- **MATERIAL FOR THIS EXERCISE**:
=== Begin Enclosure ===

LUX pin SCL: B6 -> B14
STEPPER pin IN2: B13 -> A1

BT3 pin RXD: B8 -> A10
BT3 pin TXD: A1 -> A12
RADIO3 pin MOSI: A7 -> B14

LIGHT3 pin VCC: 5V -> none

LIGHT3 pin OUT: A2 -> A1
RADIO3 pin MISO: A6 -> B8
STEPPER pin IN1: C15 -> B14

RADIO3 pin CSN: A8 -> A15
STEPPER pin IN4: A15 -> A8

=== End Enclosure ===

- **YOUR GOAL**: Reproduce the data above exactly, leaving nothing out.

- **RESPONSE TO THE TASK**:
LUX pin SCL: B6 -> B14
STEPPER pin IN2: B13 -> A1

BT3 pin RXD: B8 -> A10
BT3 pin TXD: A1 -> A12
RADIO3 pin MOSI: A7 -> B14

LIGHT3 pin VCC: 5V -> none

LIGHT3 pin OUT: A2 -> A1
RADIO3 pin MISO: A6 -> B8
STEPPER pin IN1: C15 -> B14

RADIO3 pin CSN: A8 -> A15
STEPPER pin IN4: A15 -> A8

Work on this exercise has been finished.